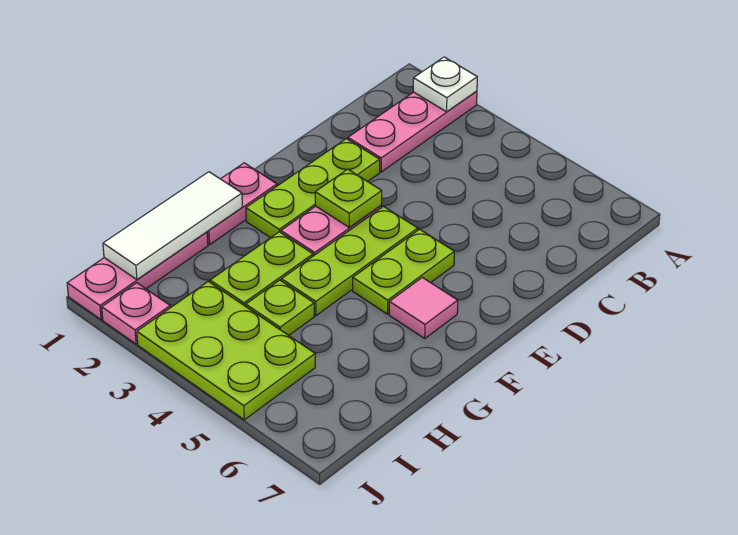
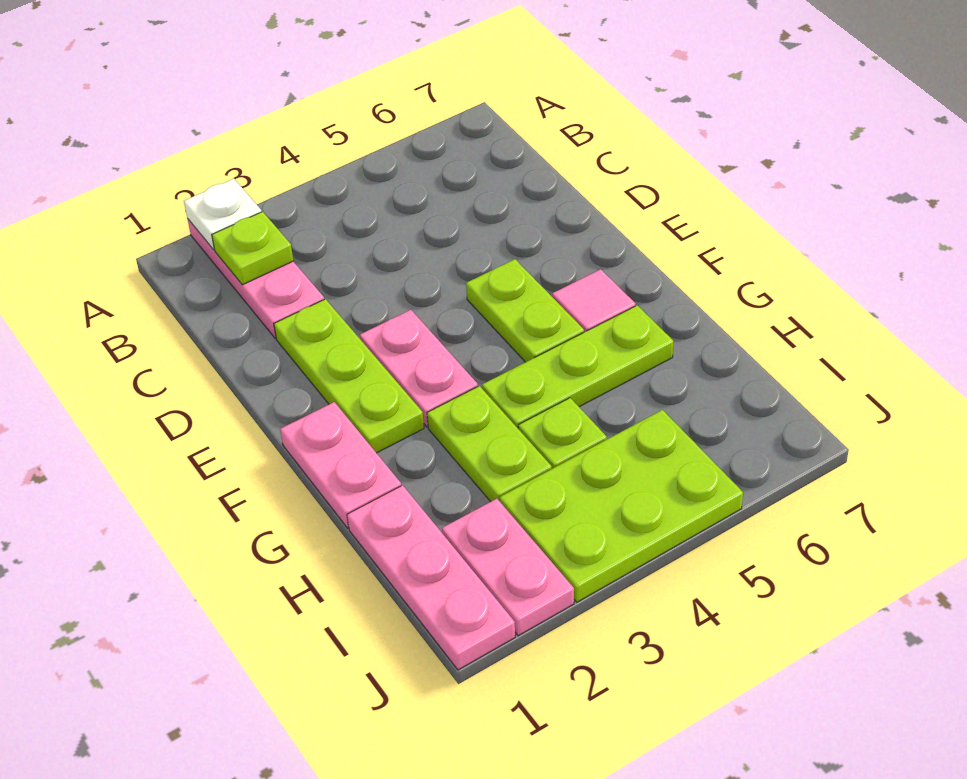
lime plate E3 level 2 -> lime plate B2 level 2
lime plate E4:G4 level 1 -> lime plate G4:G6 level 1
white tile G1:I1 level 2 -> none
pink plate J2 level 1 -> pink plate I2:J2 level 1

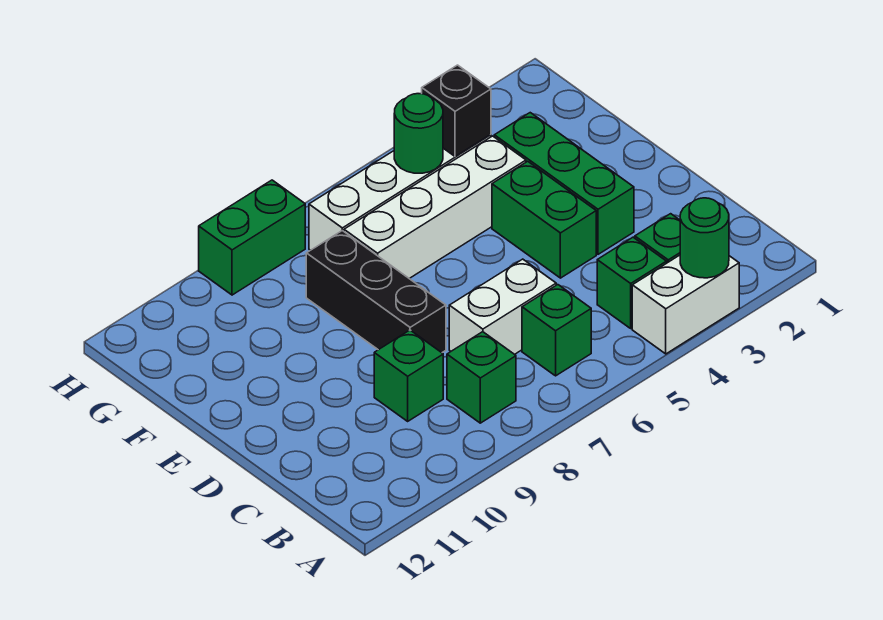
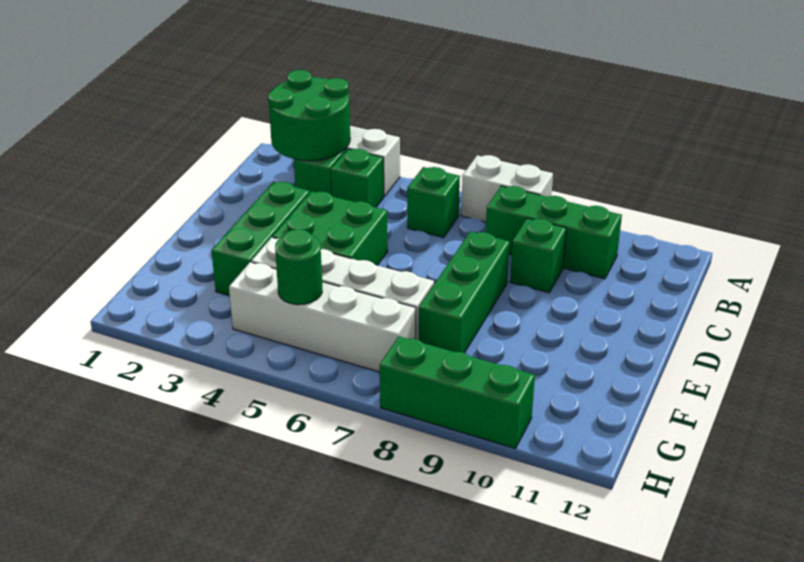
green round brick A3 level 2 -> green round brick A2:B3 level 2
green brick B8 level 1 -> green brick B8:B10 level 1
white brick C6:C7 level 1 -> white brick A7:A8 level 1
green brick D4:E4 level 1 -> green brick D4:E5 level 1
black brick D8:F8 level 1 -> green brick D8:F8 level 1
black brick G4 level 2 -> none
green brick H8:H9 level 1 -> green brick H8:H10 level 1

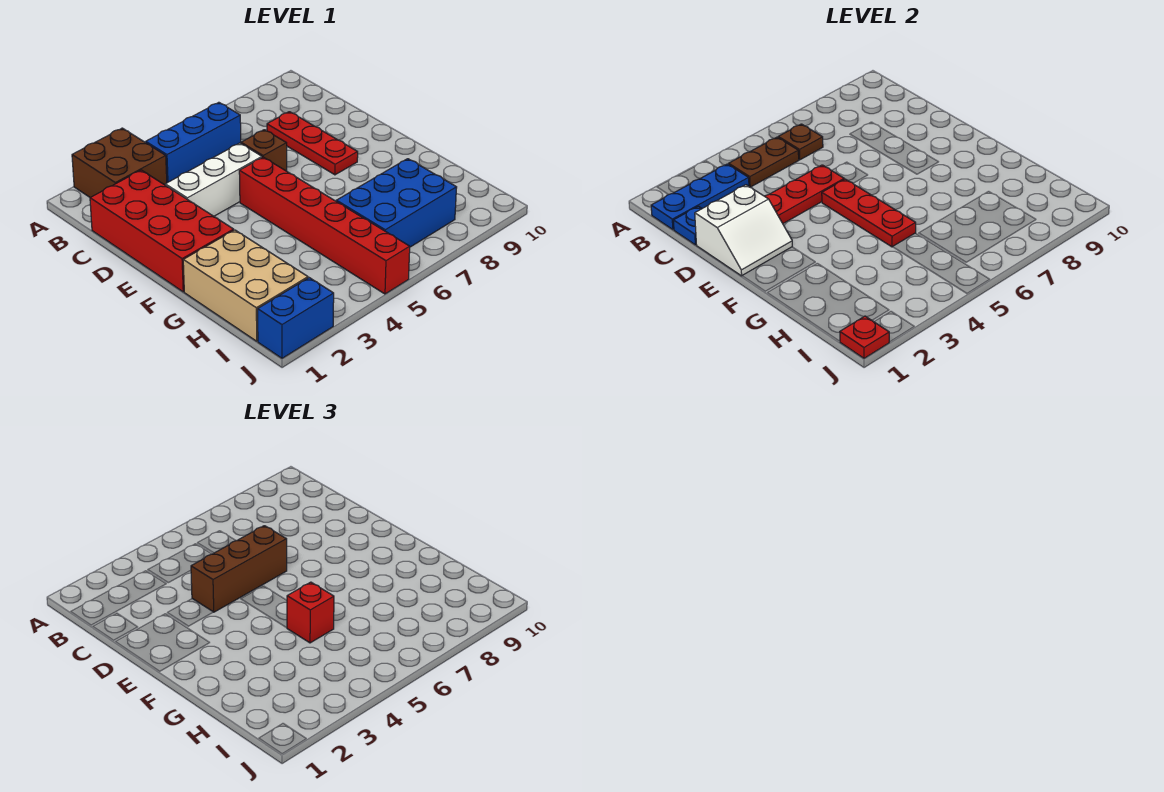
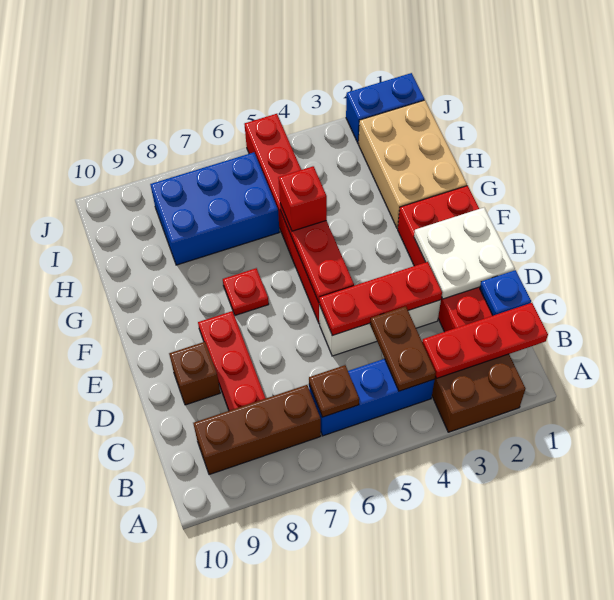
blue plate B1:B3 level 2 -> red plate B1:B3 level 2
brown plate B4:B5 level 2 -> brown plate B4:C4 level 2
white slope D1:E2 level 2 top D -> white plate D1:E2 level 2
brown brick D4:D6 level 3 -> brown brick B7:B9 level 1
brown brick D6 level 1 -> brown brick D9 level 1
red plate J1 level 2 -> red plate F7 level 1

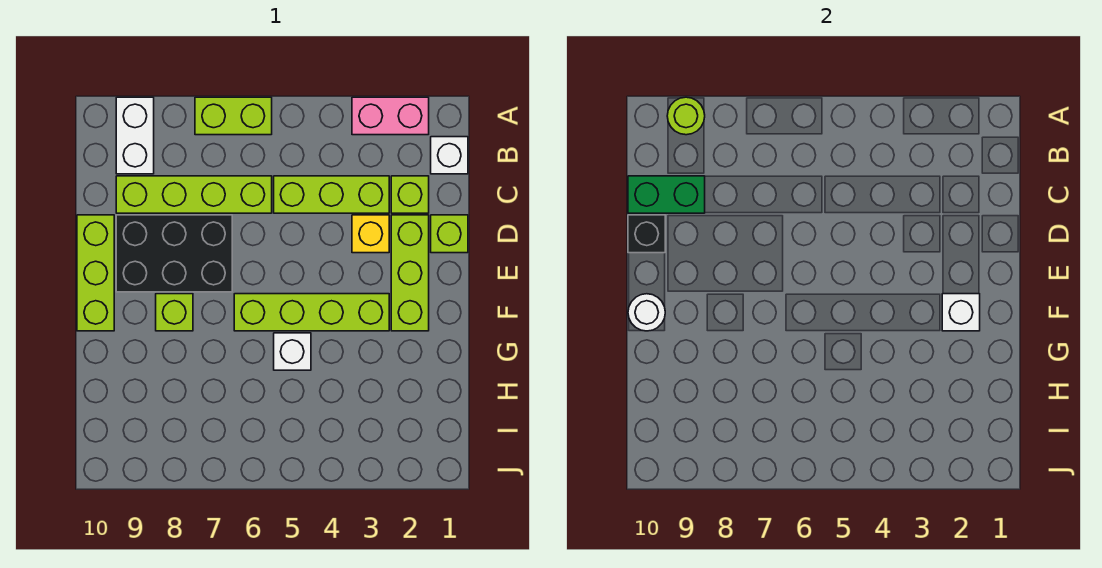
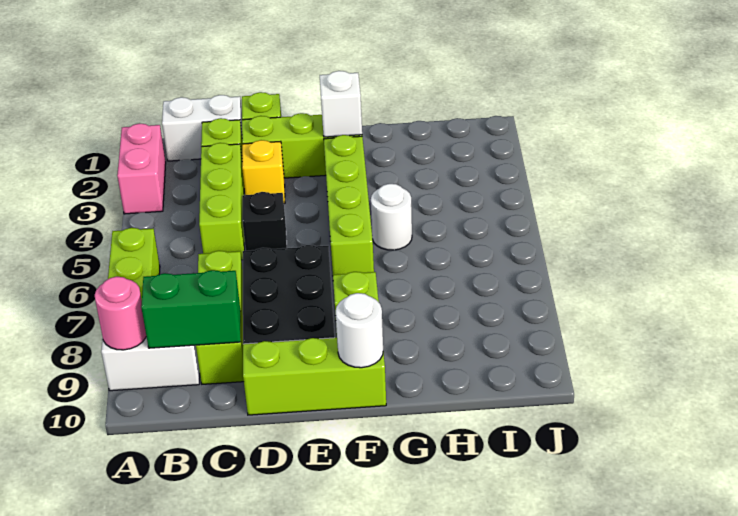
lime round brick A9 level 2 -> pink round brick A9 level 2
white brick B1 level 1 -> white brick B1:C1 level 1
lime brick C6:C9 level 1 -> lime brick C7:C9 level 1
green brick C9:C10 level 2 -> green brick B9:C9 level 2
black brick D10 level 2 -> black brick D5 level 1
white brick G5 level 1 -> white round brick G5 level 1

☆ ☆ ☆

# EXERCISE OBJECTIVE
Return the entries verbatim without images.

# YOUR SOLUTION
lime plate E3 level 2 -> lime plate B2 level 2
lime plate E4:G4 level 1 -> lime plate G4:G6 level 1
white tile G1:I1 level 2 -> none
pink plate J2 level 1 -> pink plate I2:J2 level 1

green round brick A3 level 2 -> green round brick A2:B3 level 2
green brick B8 level 1 -> green brick B8:B10 level 1
white brick C6:C7 level 1 -> white brick A7:A8 level 1
green brick D4:E4 level 1 -> green brick D4:E5 level 1
black brick D8:F8 level 1 -> green brick D8:F8 level 1
black brick G4 level 2 -> none
green brick H8:H9 level 1 -> green brick H8:H10 level 1

blue plate B1:B3 level 2 -> red plate B1:B3 level 2
brown plate B4:B5 level 2 -> brown plate B4:C4 level 2
white slope D1:E2 level 2 top D -> white plate D1:E2 level 2
brown brick D4:D6 level 3 -> brown brick B7:B9 level 1
brown brick D6 level 1 -> brown brick D9 level 1
red plate J1 level 2 -> red plate F7 level 1

lime round brick A9 level 2 -> pink round brick A9 level 2
white brick B1 level 1 -> white brick B1:C1 level 1
lime brick C6:C9 level 1 -> lime brick C7:C9 level 1
green brick C9:C10 level 2 -> green brick B9:C9 level 2
black brick D10 level 2 -> black brick D5 level 1
white brick G5 level 1 -> white round brick G5 level 1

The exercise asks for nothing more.